■ Provided records ■

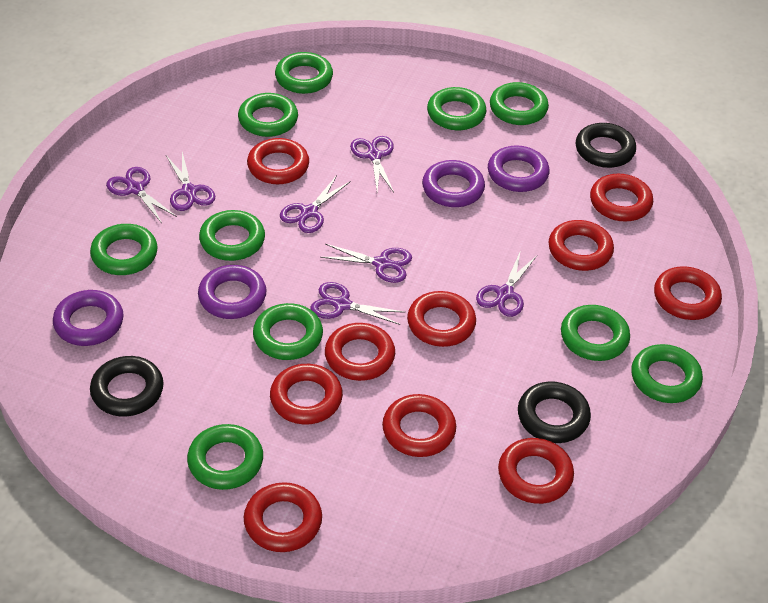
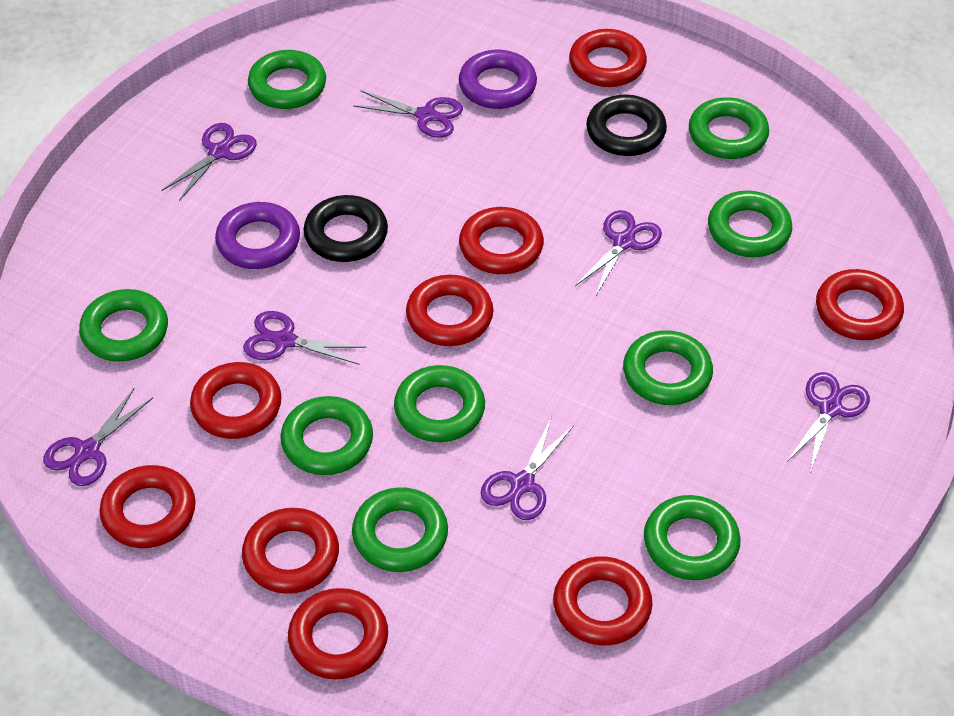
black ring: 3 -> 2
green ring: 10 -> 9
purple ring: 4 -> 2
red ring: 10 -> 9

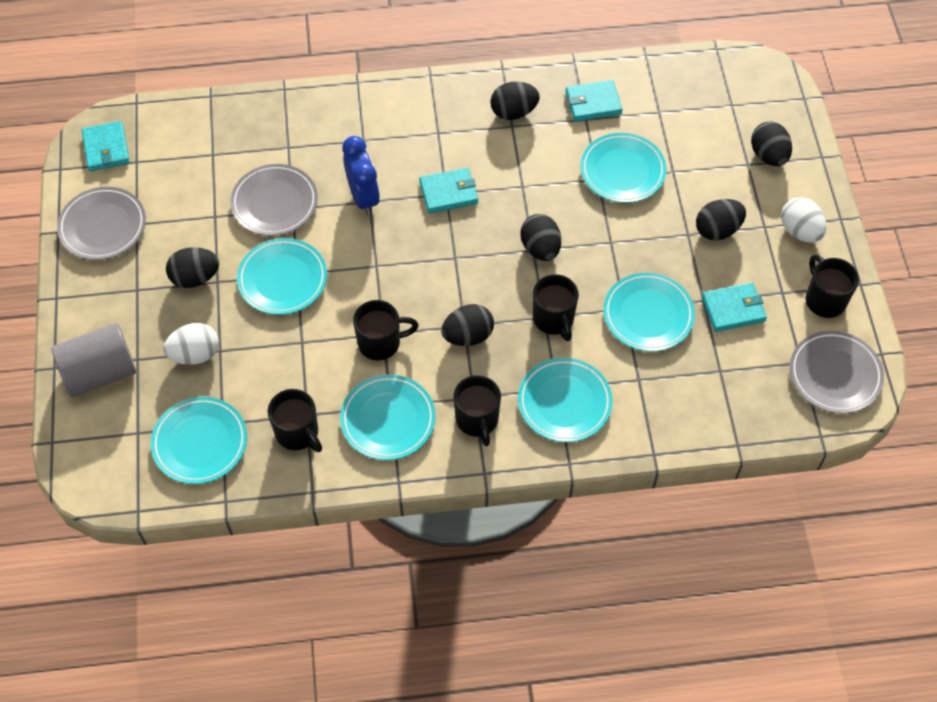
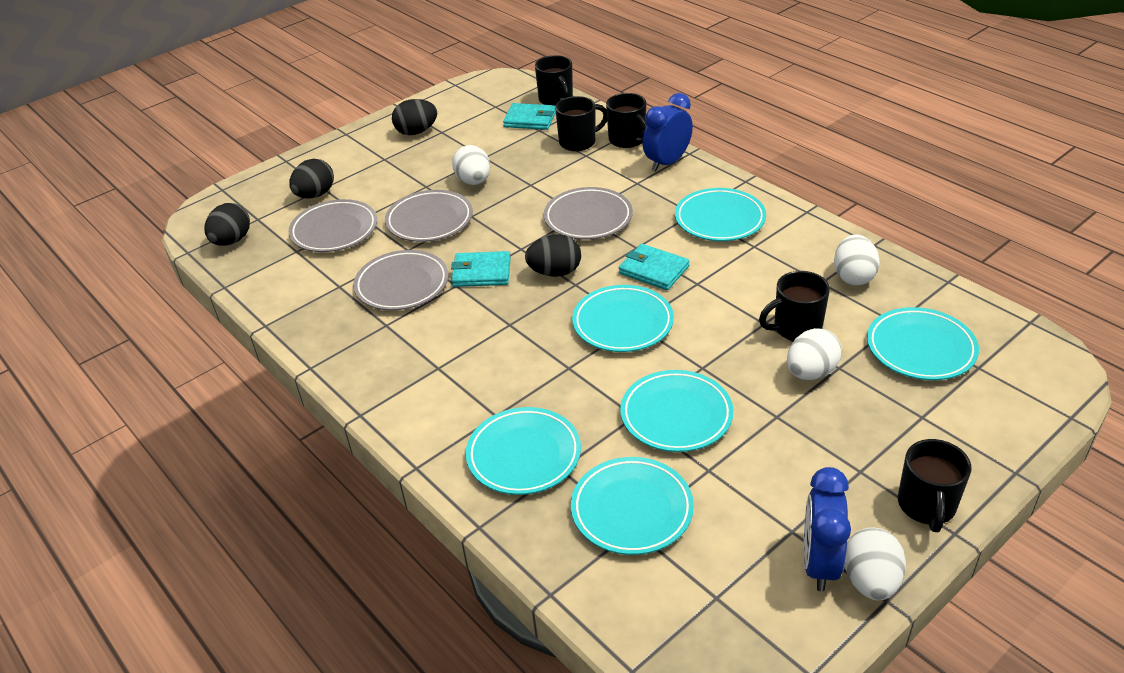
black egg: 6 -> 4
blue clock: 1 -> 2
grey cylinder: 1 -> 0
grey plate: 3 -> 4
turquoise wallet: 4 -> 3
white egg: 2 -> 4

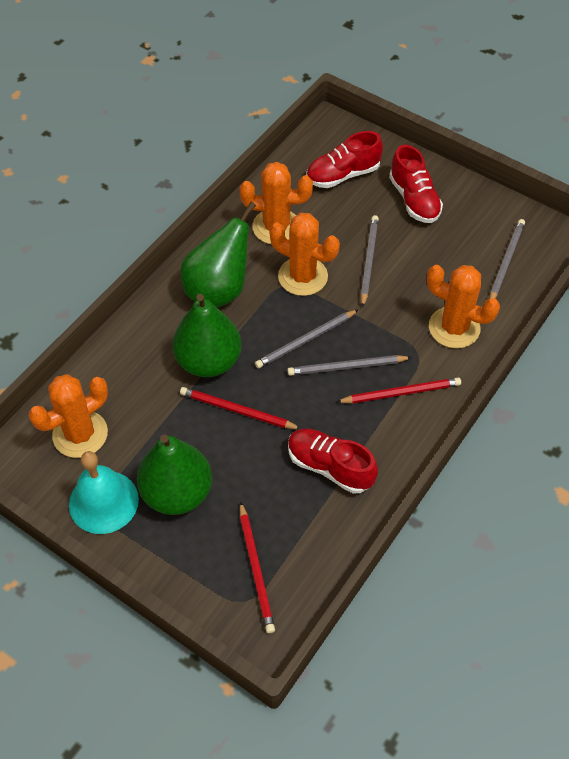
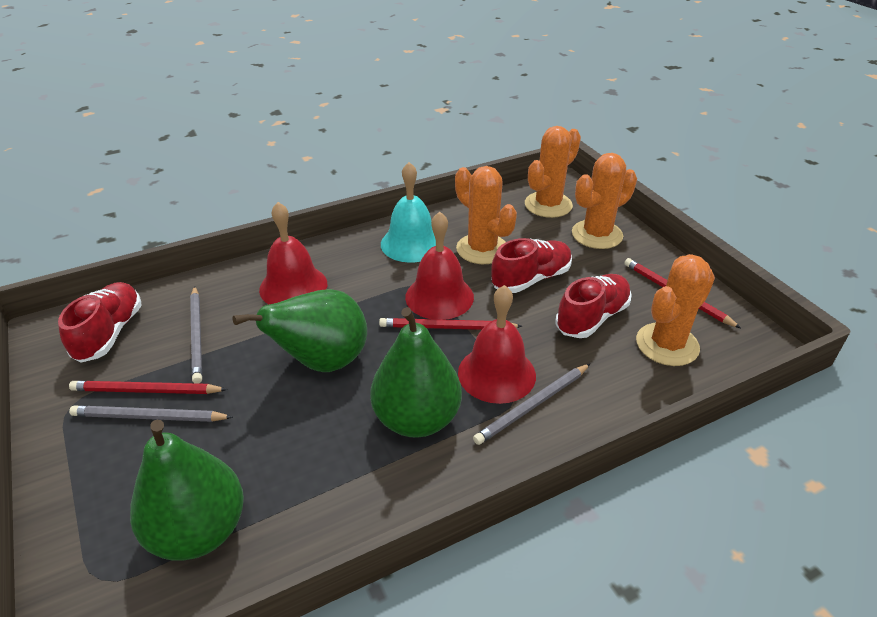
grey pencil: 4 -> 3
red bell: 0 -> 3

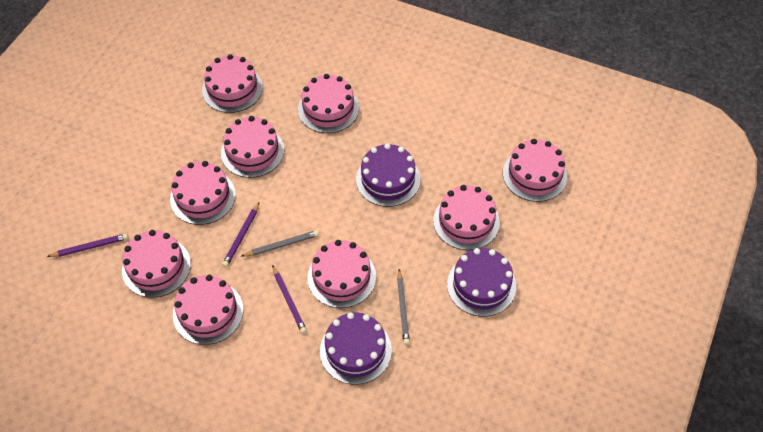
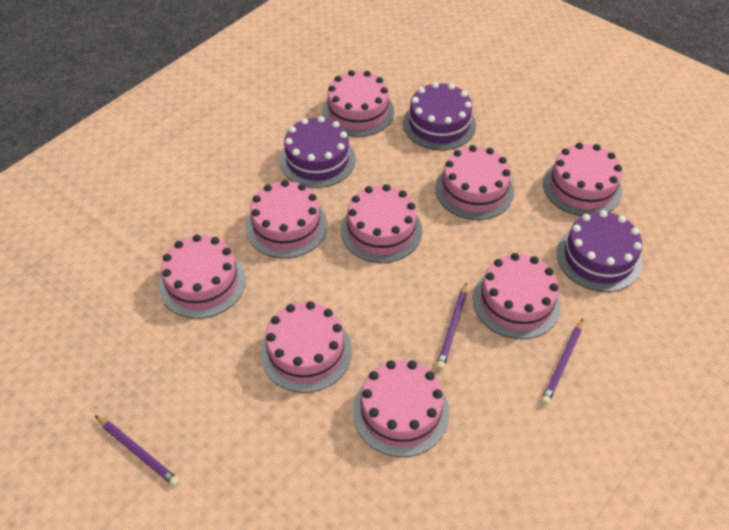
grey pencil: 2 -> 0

■ Task brief ■
Provide every line from the material that contains the word "ring".

■ Response to this task ■
black ring: 3 -> 2
green ring: 10 -> 9
purple ring: 4 -> 2
red ring: 10 -> 9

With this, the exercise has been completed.